# TASK REQUIREMENTS:
Omit all pictures. Reproduce exactly the lines from the first line of the records below through the line with "black star: [319,240,392,302]".

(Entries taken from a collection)
::::::::

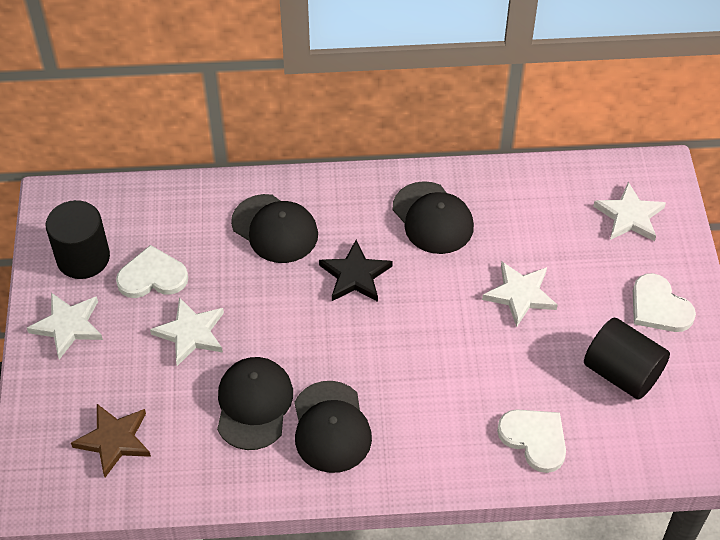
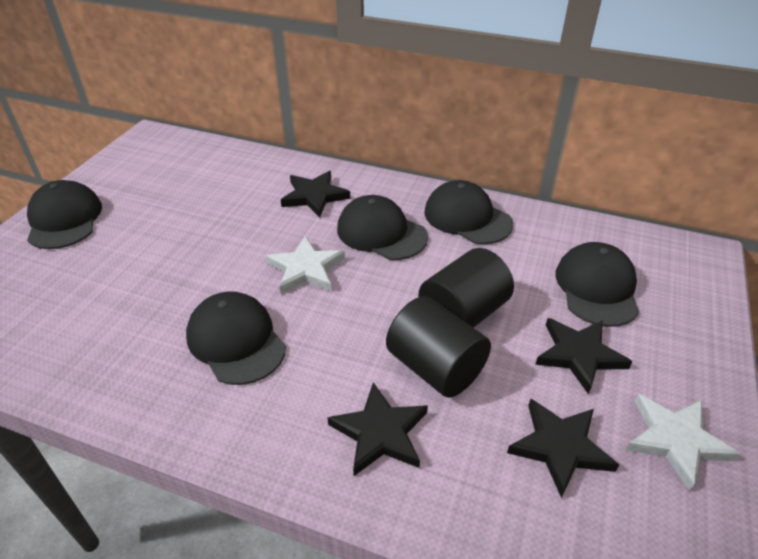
black cap: [217,357,293,450] [231,194,318,263] [294,381,372,473] [392,181,474,254] = 4 -> [27,180,102,249] [186,291,286,385] [337,195,428,260] [425,180,513,244] [555,242,639,327] = 5
black star: [319,240,392,302] = 1 -> [281,171,350,218] [327,382,428,476] [507,398,619,498] [535,318,632,394] = 4
brown star: [71,404,151,477] = 1 -> none = 0
white heart: [116,245,188,298] [497,409,566,473] [633,273,696,332] = 3 -> none = 0
white star: [27,293,103,360] [150,297,224,366] [482,262,558,327] [593,182,666,241] = 4 -> [266,236,345,294] [626,394,740,491] = 2

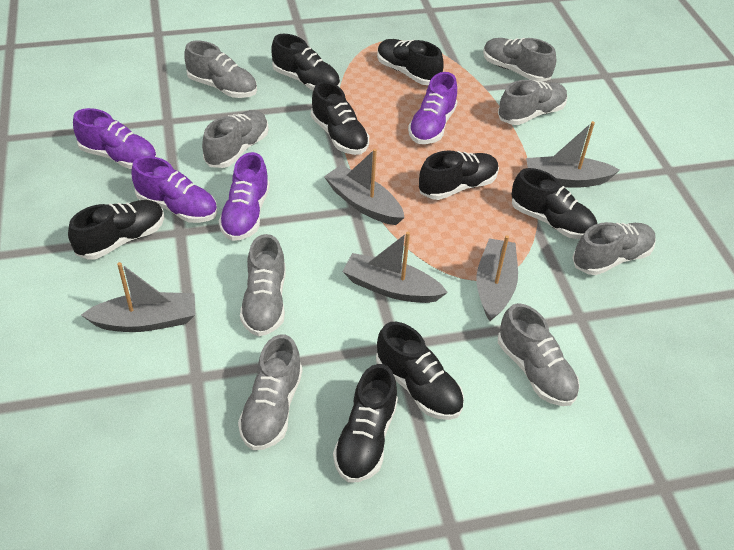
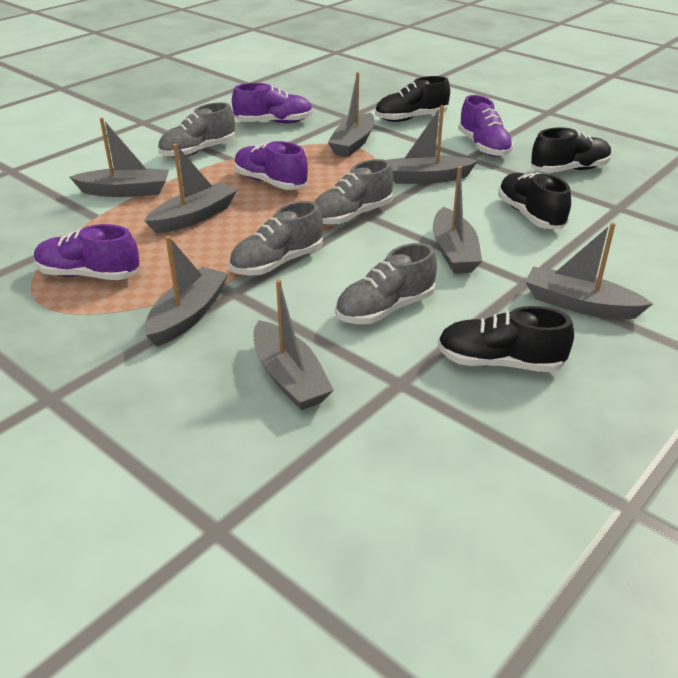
black shoe: [68,200,164,260] [272,34,340,90] [311,81,369,155] [333,364,398,482] [376,322,464,420] [377,39,444,85] [419,150,499,200] [512,168,597,239] = 8 -> [375,76,450,122] [438,306,574,372] [498,173,571,229] [531,127,612,173] = 4
grey boat: [81,262,195,332] [324,149,405,225] [342,232,448,303] [477,235,518,321] [526,121,620,188] = 5 -> [70,117,169,197] [144,236,229,347] [145,144,237,234] [253,280,334,410] [328,72,374,157] [387,105,478,184] [433,166,482,274] [525,222,653,319] = 8
grey shoe: [184,41,257,98] [202,110,269,168] [238,334,303,450] [240,234,285,336] [483,38,556,82] [498,80,568,125] [498,303,580,406] [572,222,656,275] = 8 -> [158,102,235,158] [229,201,323,276] [314,159,393,225] [335,243,437,324] = 4

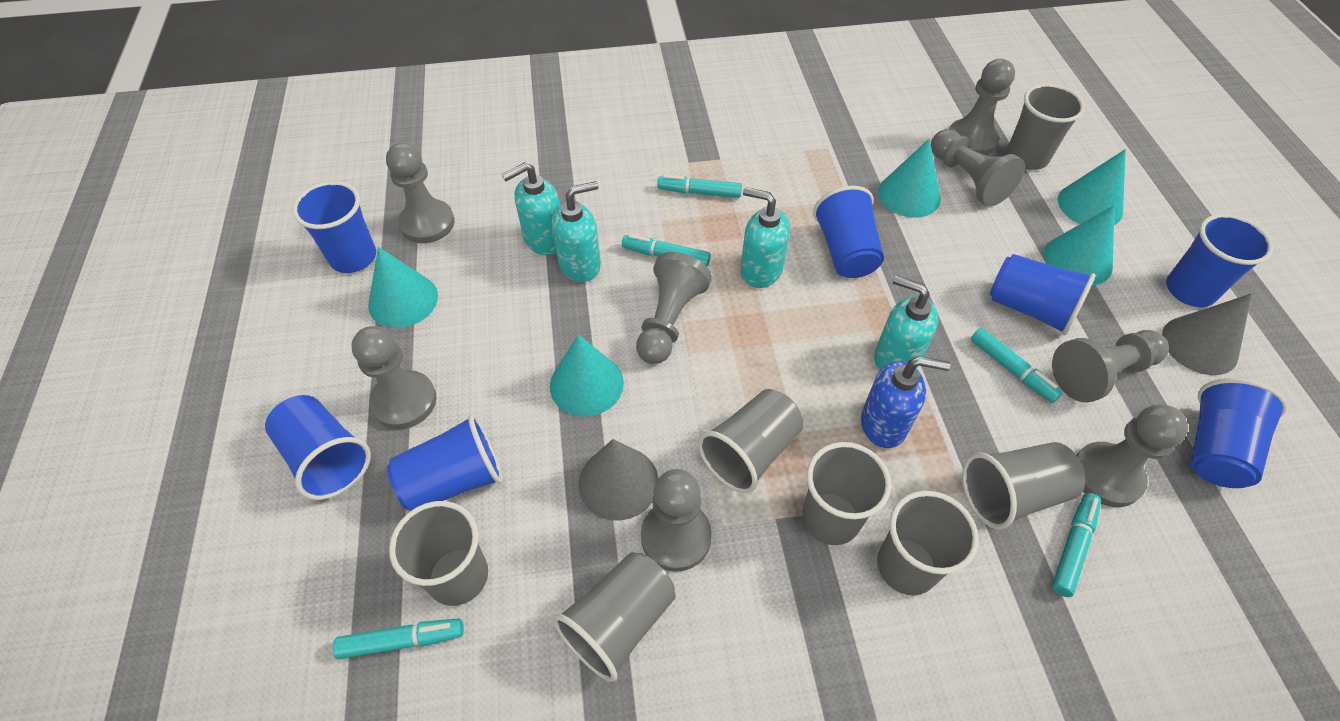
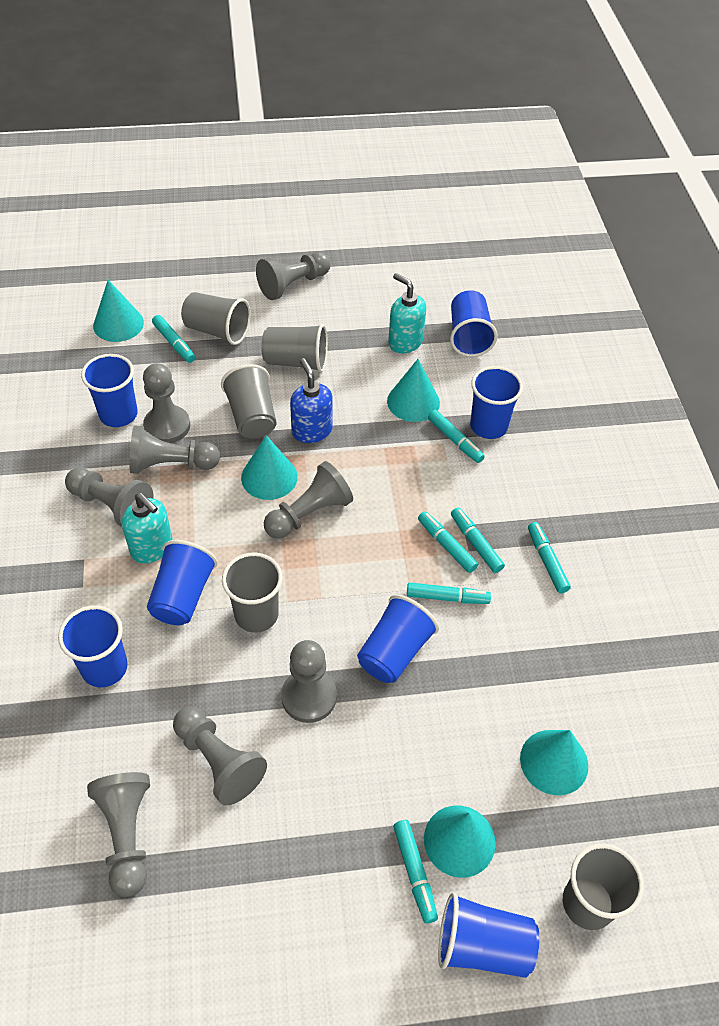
grey cone: [579,439,659,520] [1162,293,1252,375] = 2 -> none = 0
grey cup: [389,501,488,606] [553,552,676,682] [698,389,804,493] [802,442,891,545] [877,491,979,595] [962,442,1085,529] [1006,84,1085,170] = 7 -> [181,292,251,345] [221,364,276,439] [222,553,283,633] [261,324,328,372] [563,843,644,930] = 5
turquoise marker: [333,618,464,659] [622,234,711,267] [657,175,742,198] [971,328,1063,403] [1052,493,1101,597] = 5 -> [152,315,195,363] [393,820,438,924] [407,582,491,604] [418,511,478,573] [428,410,485,463] [451,508,505,573] [528,522,571,593] = 7
turquoise soap dispenser: [502,162,560,255] [551,181,601,282] [741,187,790,288] [874,275,939,371] = 4 -> [122,493,173,564] [388,273,426,353] = 2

::::::::

# OUTPUT OF THE EXERCISE:
black cap: [217,357,293,450] [231,194,318,263] [294,381,372,473] [392,181,474,254] = 4 -> [27,180,102,249] [186,291,286,385] [337,195,428,260] [425,180,513,244] [555,242,639,327] = 5
black star: [319,240,392,302] = 1 -> [281,171,350,218] [327,382,428,476] [507,398,619,498] [535,318,632,394] = 4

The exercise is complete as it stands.